> [Assignment]: Restate the data below word for word, omitting pictures.

> [Entries provided]:
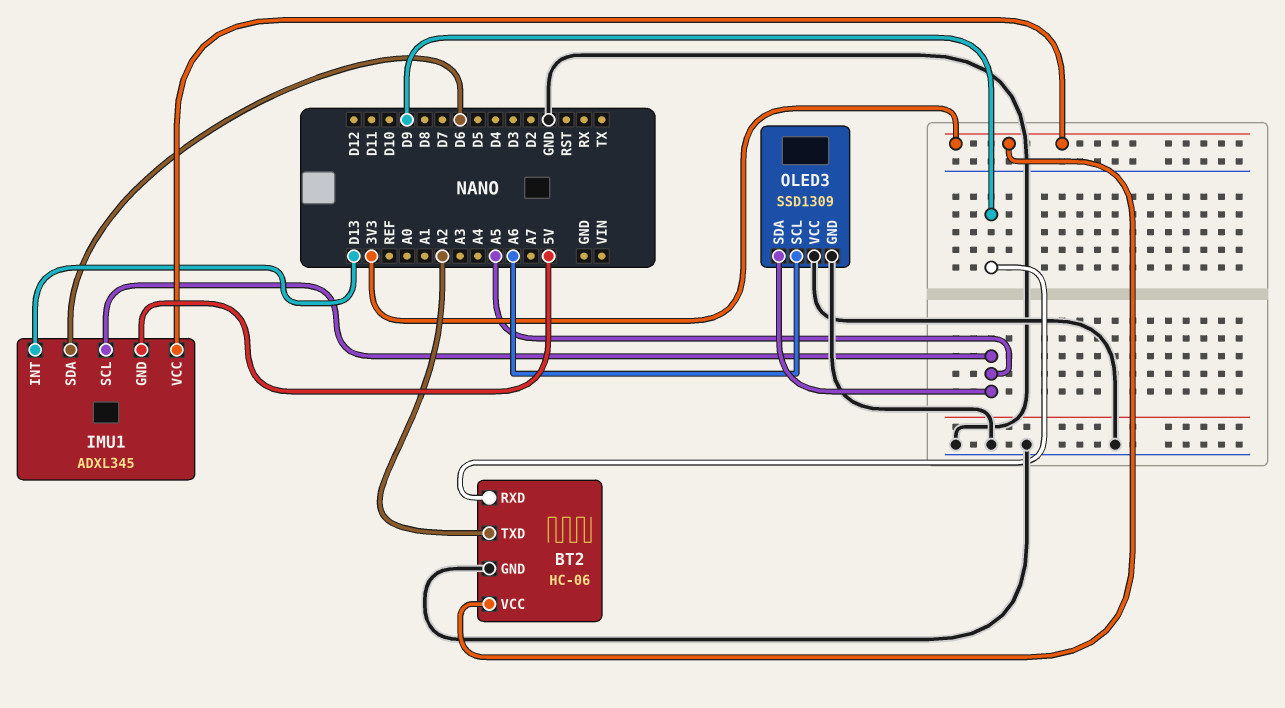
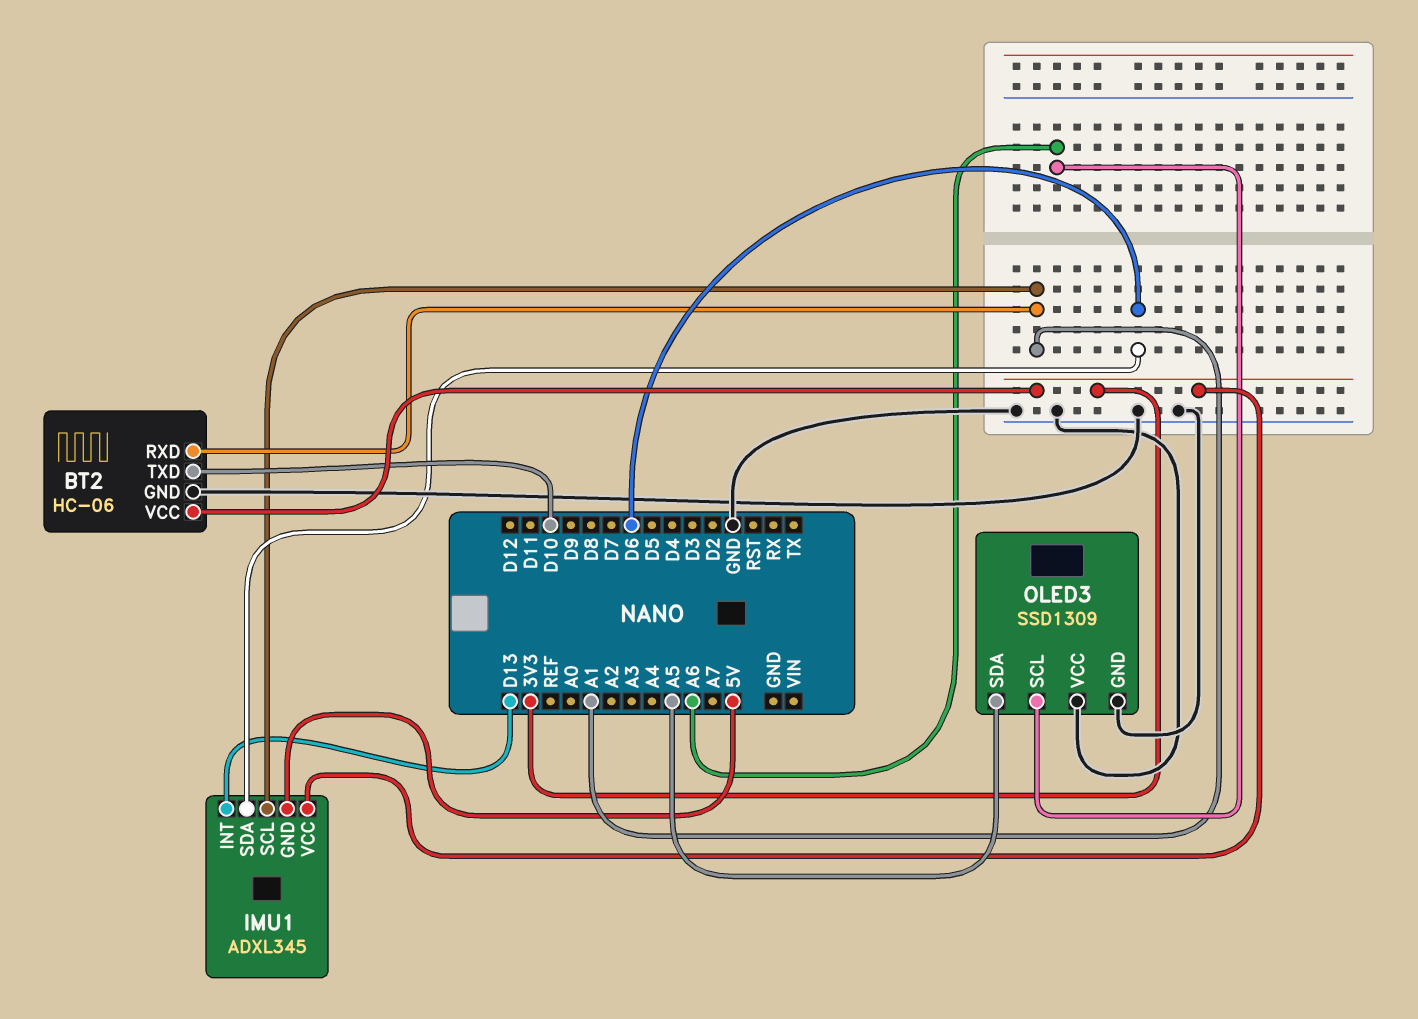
BT2 pin RXD: D9 -> A1
BT2 pin TXD: A2 -> D10
IMU1 pin SCL: A5 -> A1

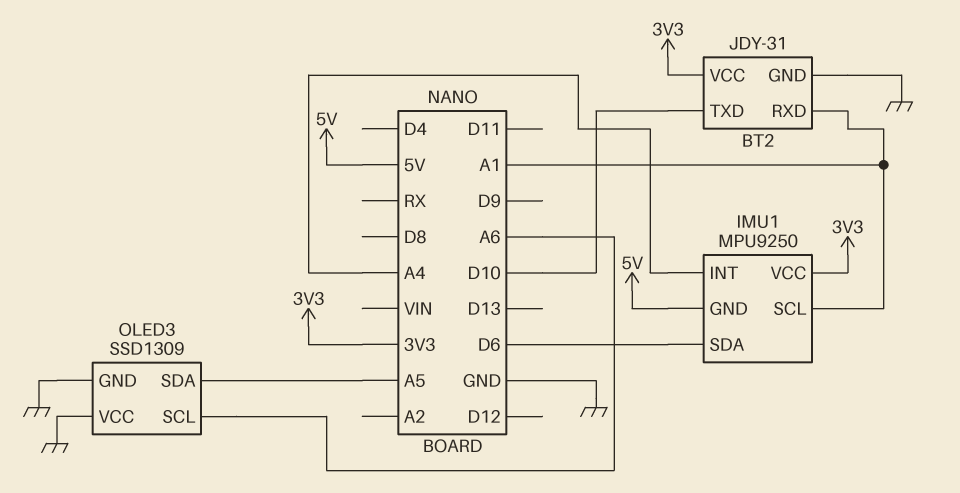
BT2: HC-06 -> JDY-31
IMU1: ADXL345 -> MPU9250
IMU1 pin INT: D13 -> A4

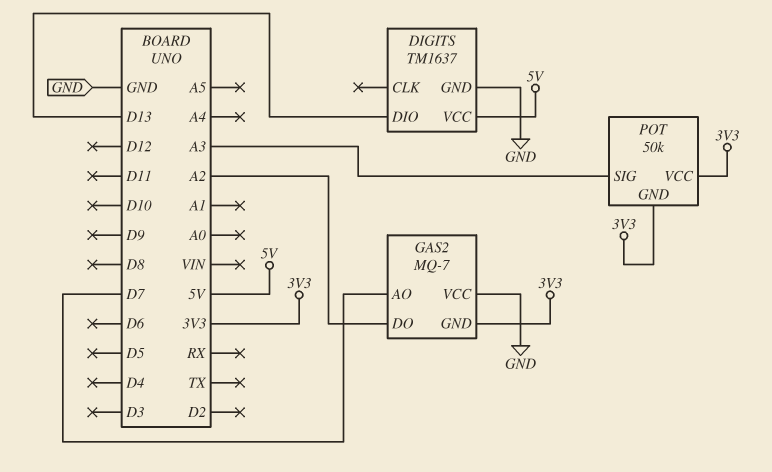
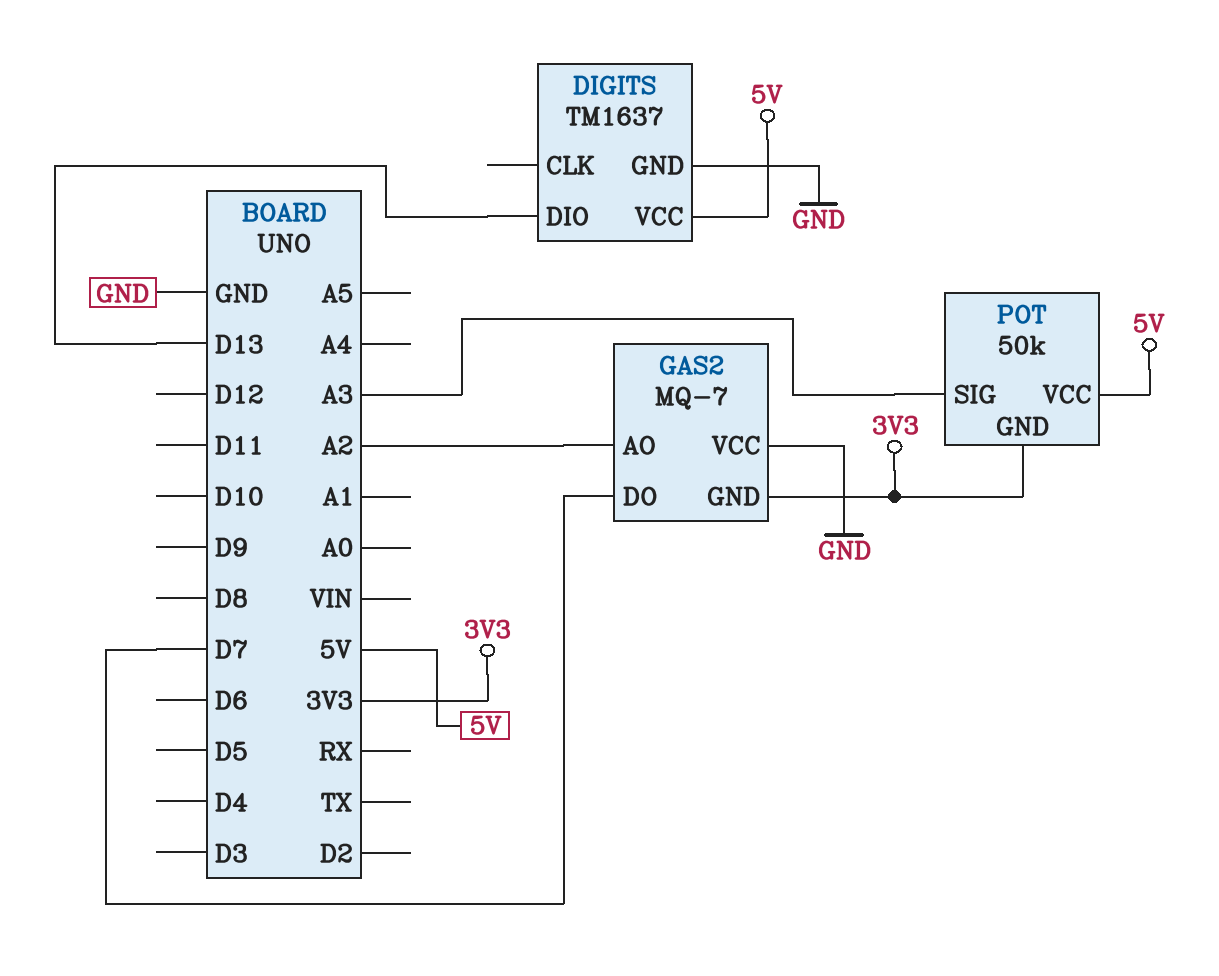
GAS2 pin AO: D7 -> A2
GAS2 pin DO: A2 -> D7
POT pin VCC: 3V3 -> 5V

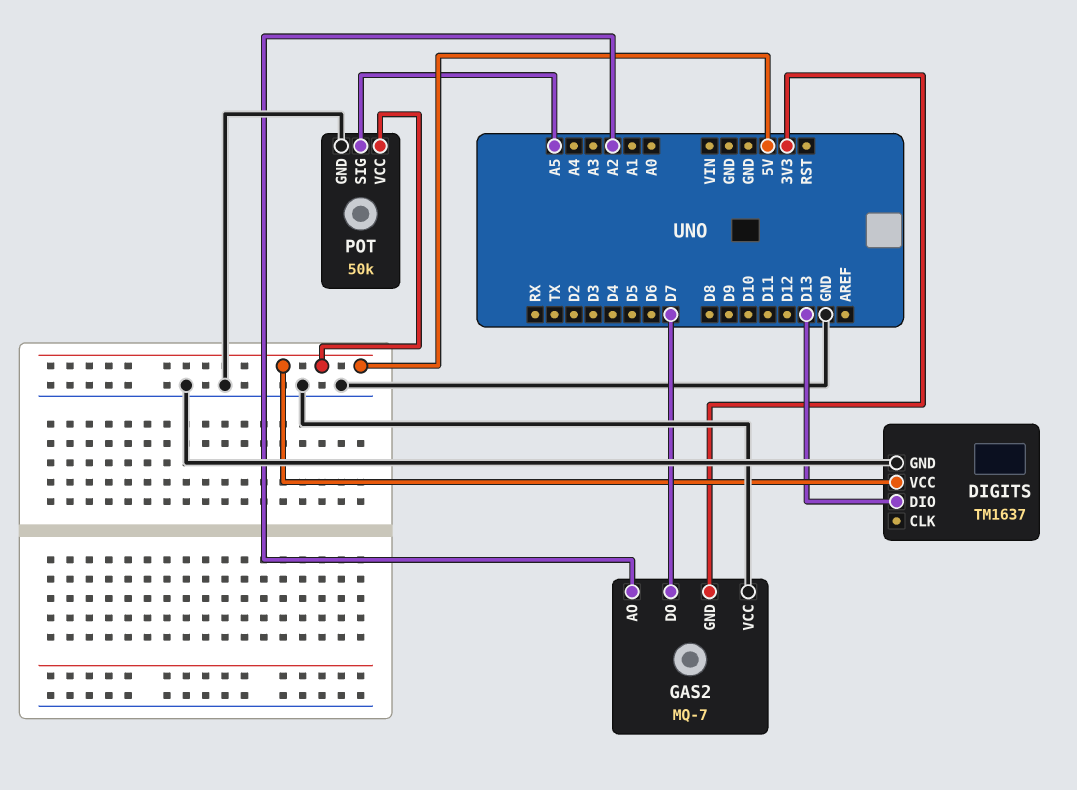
POT pin GND: 3V3 -> GND
POT pin SIG: A3 -> A5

> [Expected answer]:
BT2 pin RXD: D9 -> A1
BT2 pin TXD: A2 -> D10
IMU1 pin SCL: A5 -> A1

BT2: HC-06 -> JDY-31
IMU1: ADXL345 -> MPU9250
IMU1 pin INT: D13 -> A4

GAS2 pin AO: D7 -> A2
GAS2 pin DO: A2 -> D7
POT pin VCC: 3V3 -> 5V

POT pin GND: 3V3 -> GND
POT pin SIG: A3 -> A5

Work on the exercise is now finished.